Scan the listing beneath this sentence. Report each line with the word "scrolled".

── Records provided

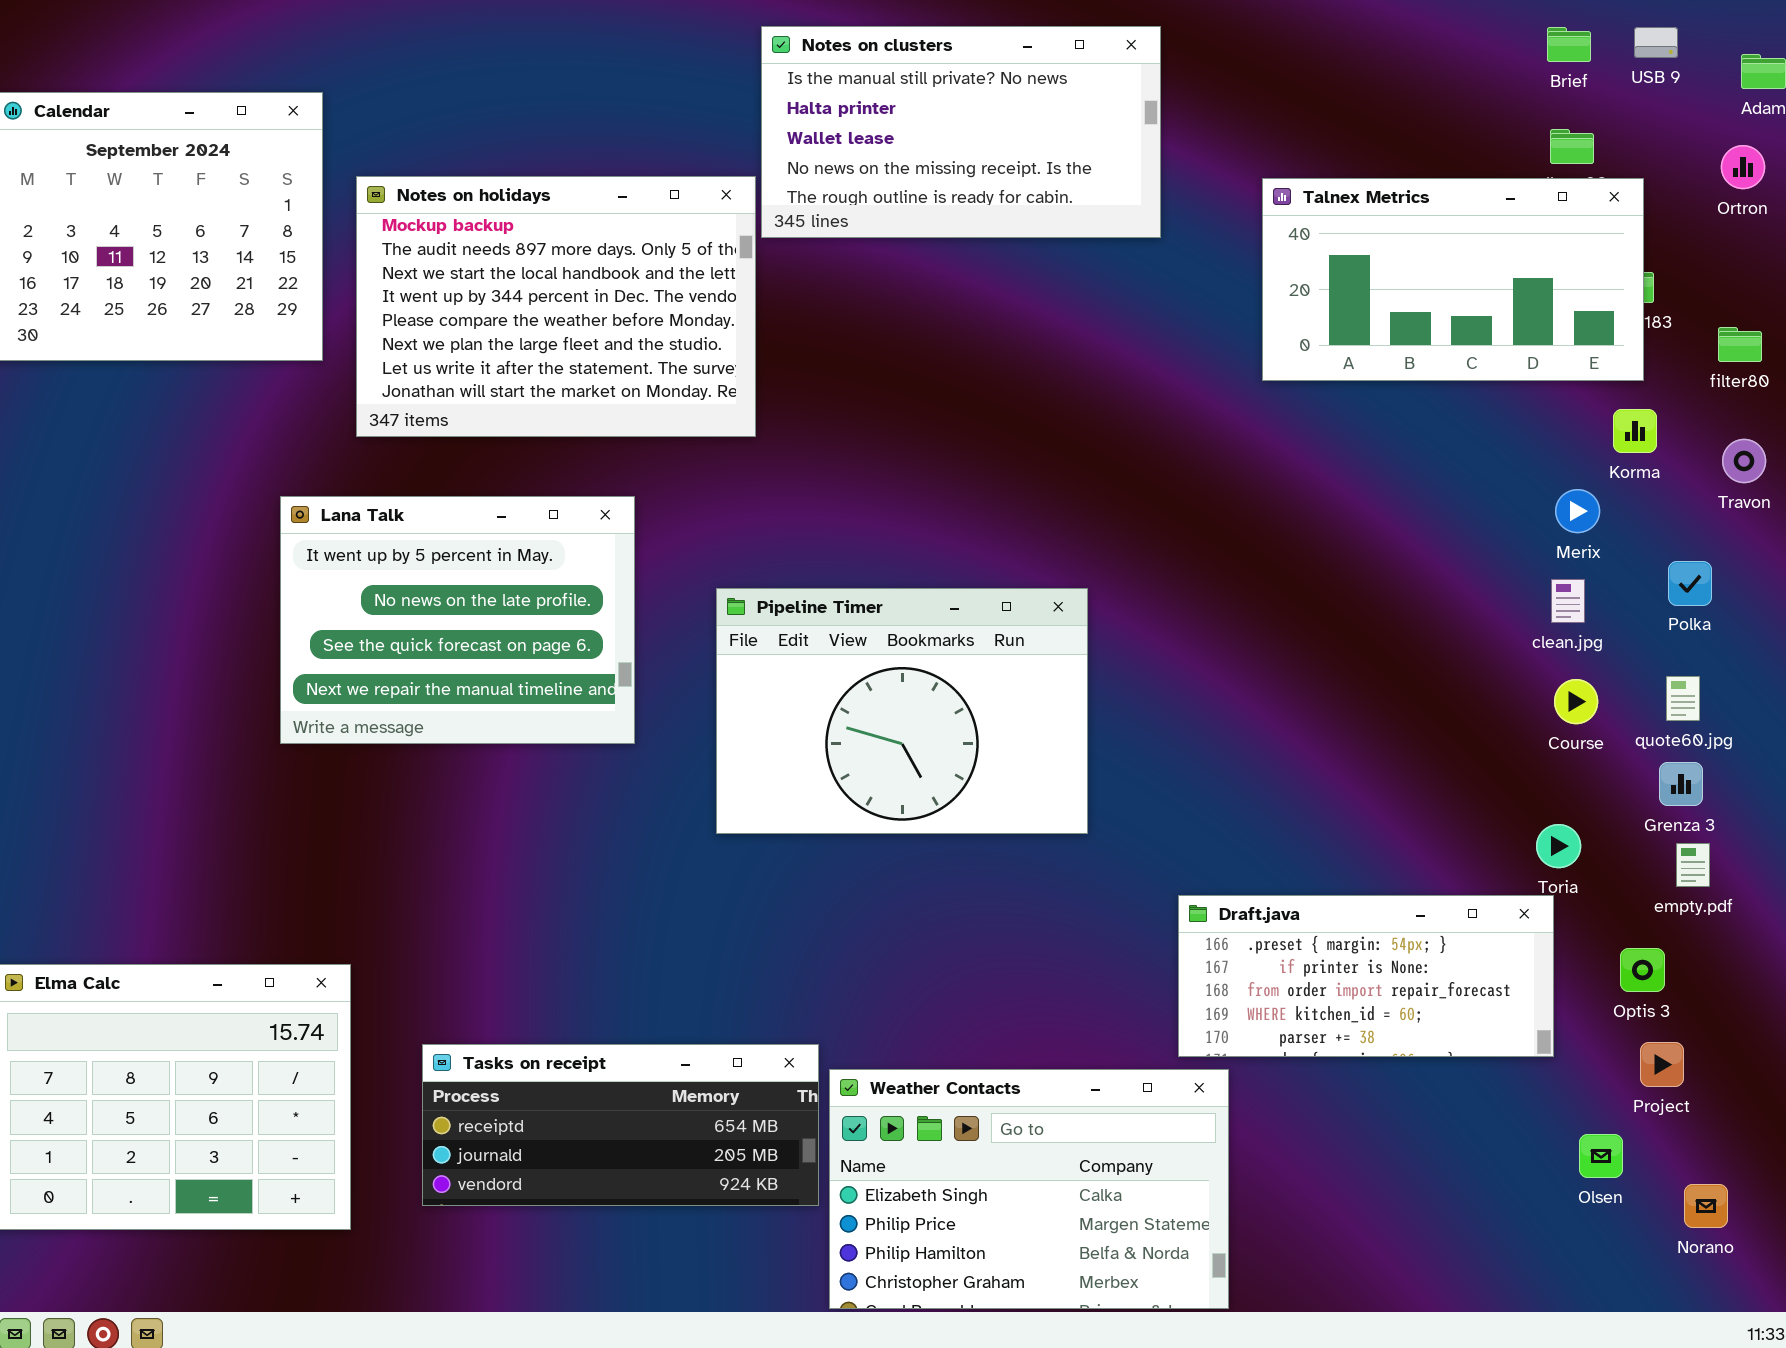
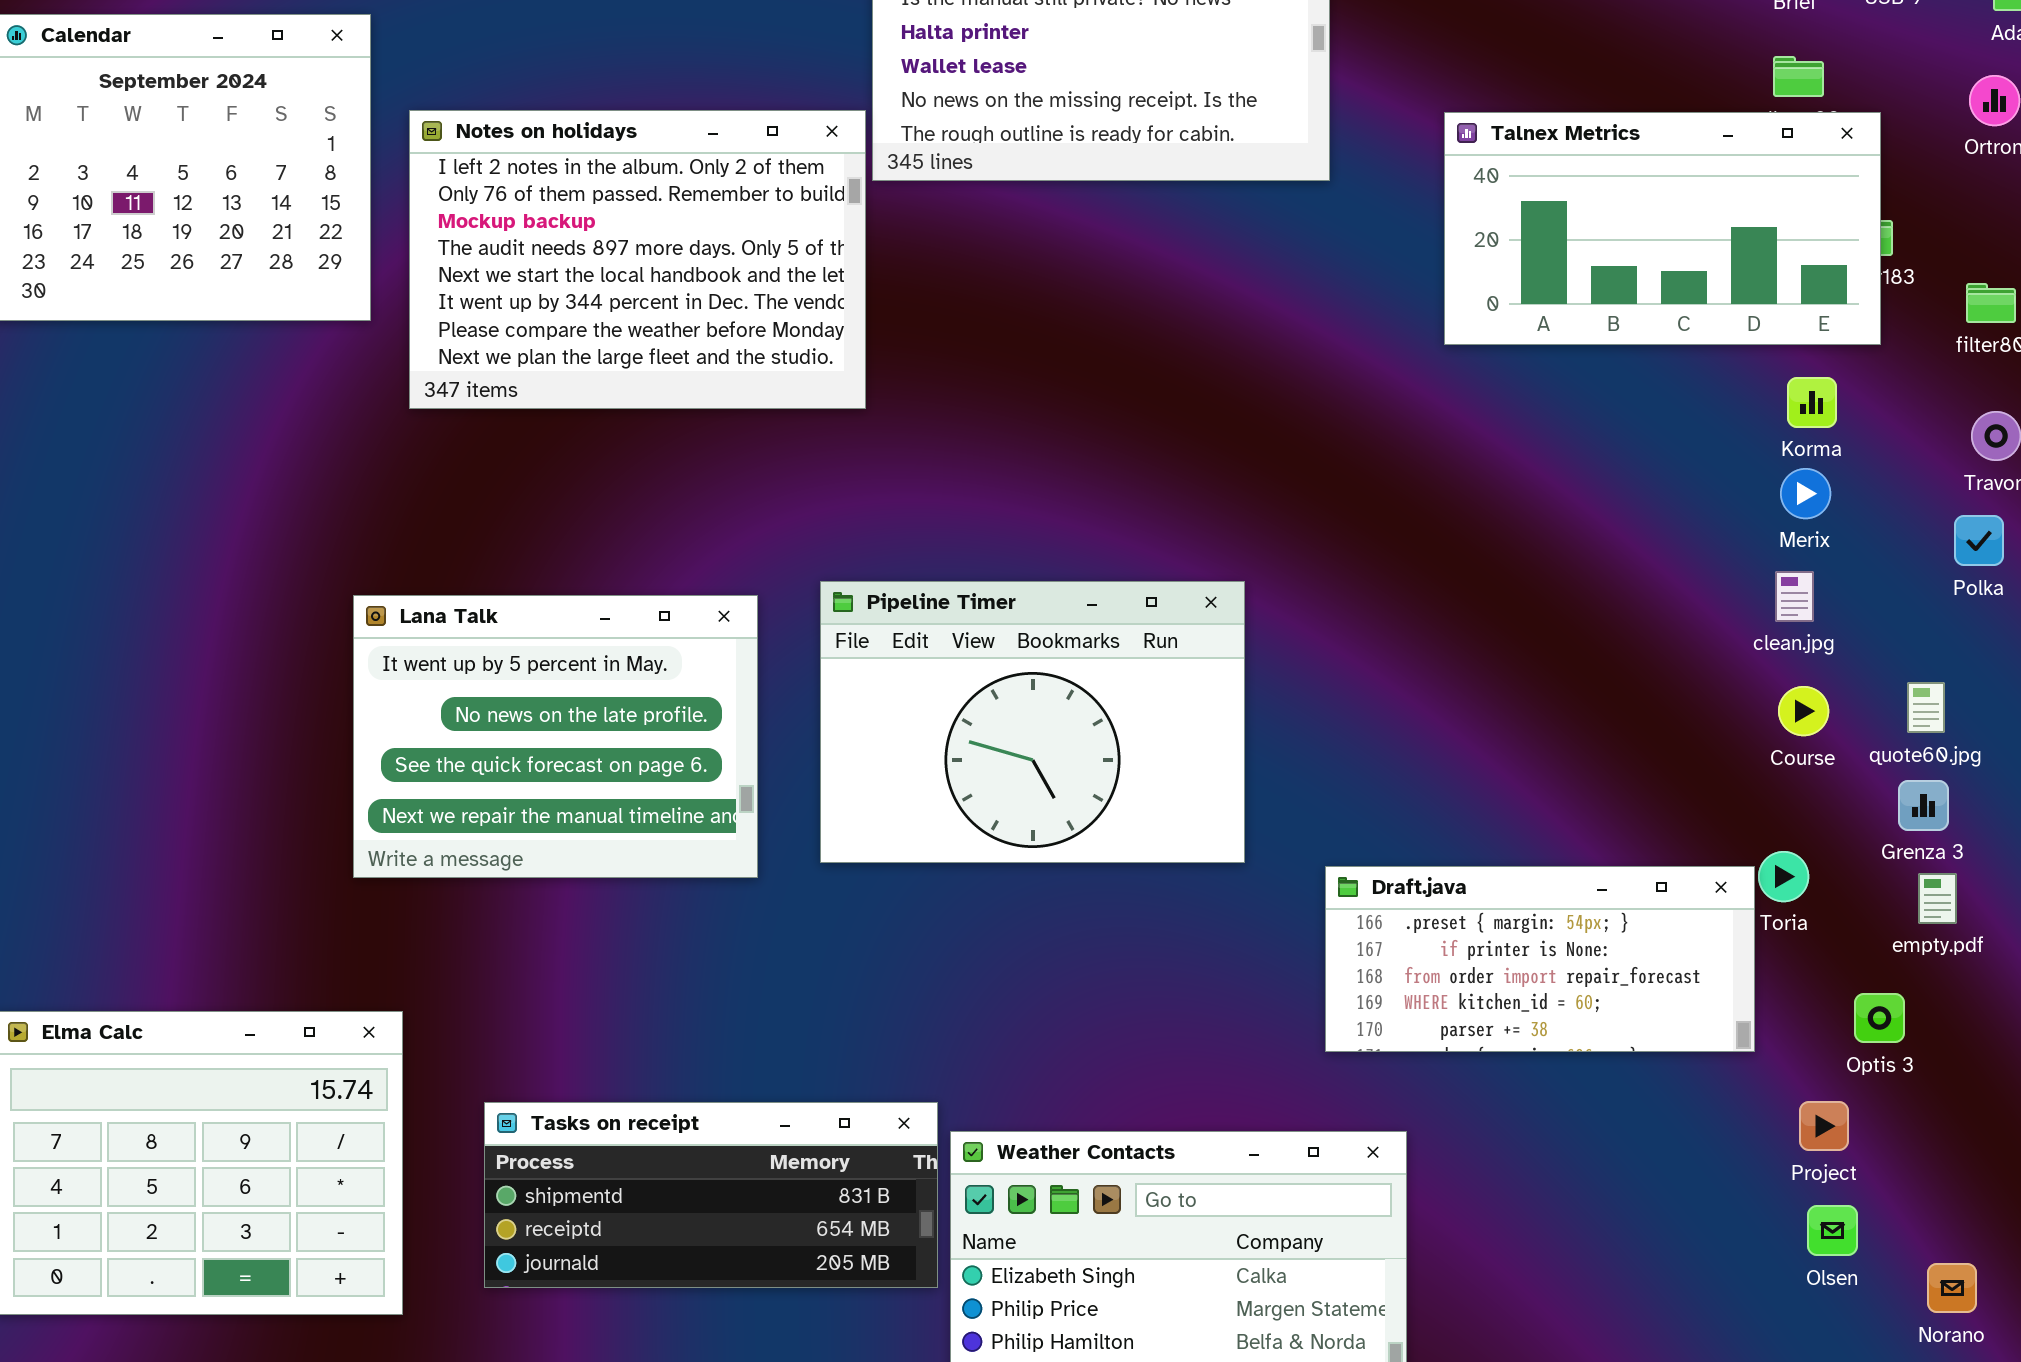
Notes on holidays: [356,176,756,437] -> [409,110,866,409], scrolled up 2 rows
Korma: [1613,409,1657,453] -> [1787,377,1837,428], moved
Lana Talk: [280,496,635,744] -> [353,595,758,878], moved
Polka: [1668,561,1712,606] -> [1954,515,2004,566], moved
Draft.java: [1178,895,1554,1057] -> [1325,866,1755,1052], moved
Project: [1640,1042,1684,1087] -> [1799,1101,1849,1151], moved
Tasks on receipt: [422,1044,819,1206] -> [484,1102,938,1288], scrolled up 1 row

────

> _Answer space_
Notes on holidays: [356,176,756,437] -> [409,110,866,409], scrolled up 2 rows
Tasks on receipt: [422,1044,819,1206] -> [484,1102,938,1288], scrolled up 1 row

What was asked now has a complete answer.